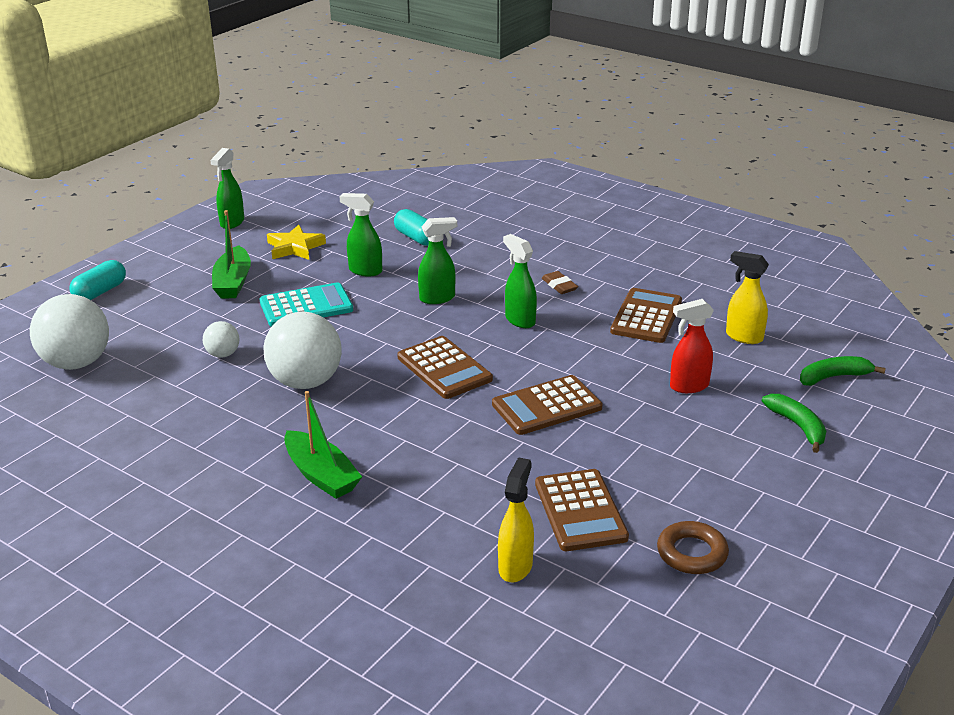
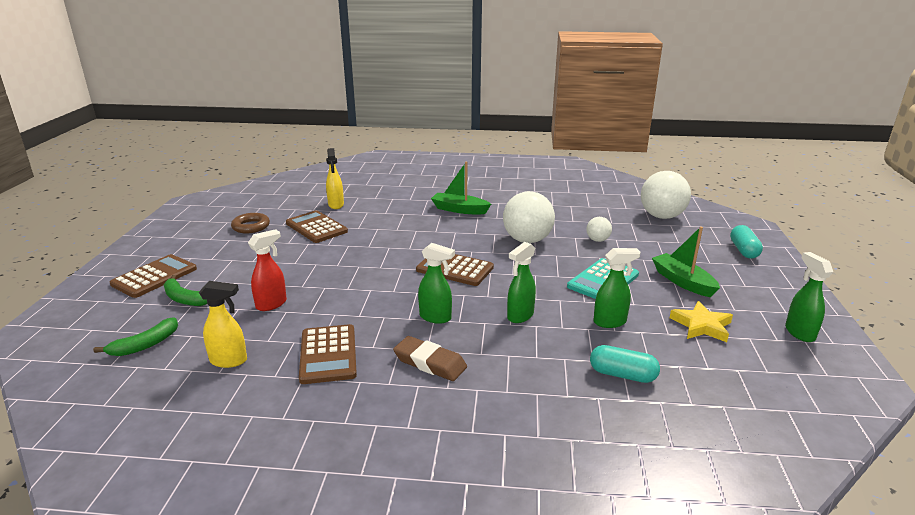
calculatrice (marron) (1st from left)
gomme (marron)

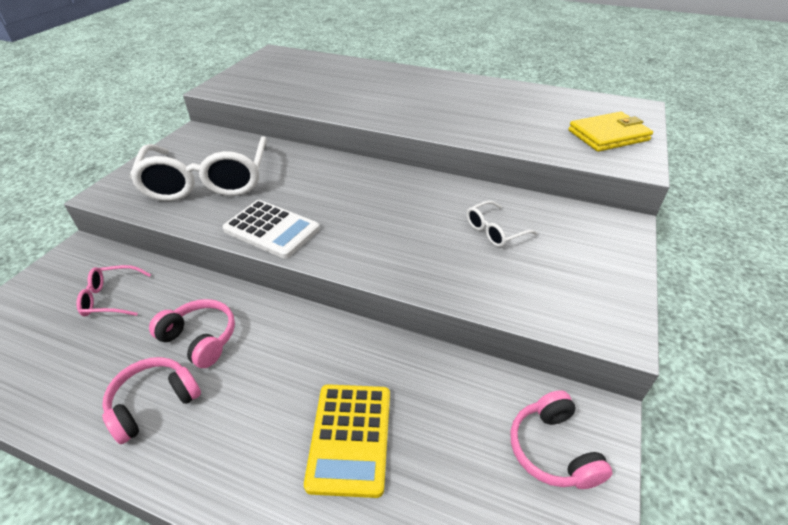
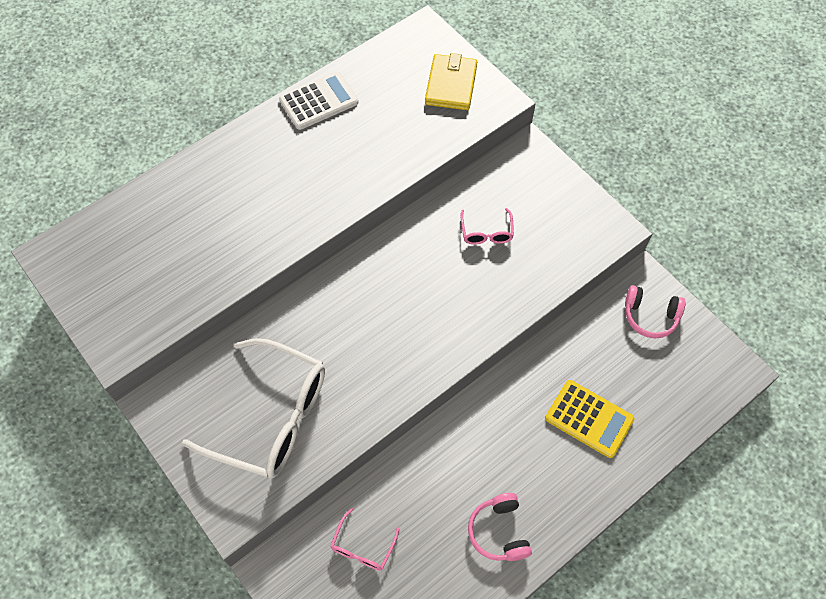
calculatrice (blanc)
lunettes (rose) (2nd from left)
casque audio (rose) (2nd from left in the first image)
|---|
AIM OF THE EXERCISE >>
This exercise needs every line of the listing that contains the word "calculatrice".

REPLY TO THE TASK >>
calculatrice (marron) (1st from left)
calculatrice (blanc)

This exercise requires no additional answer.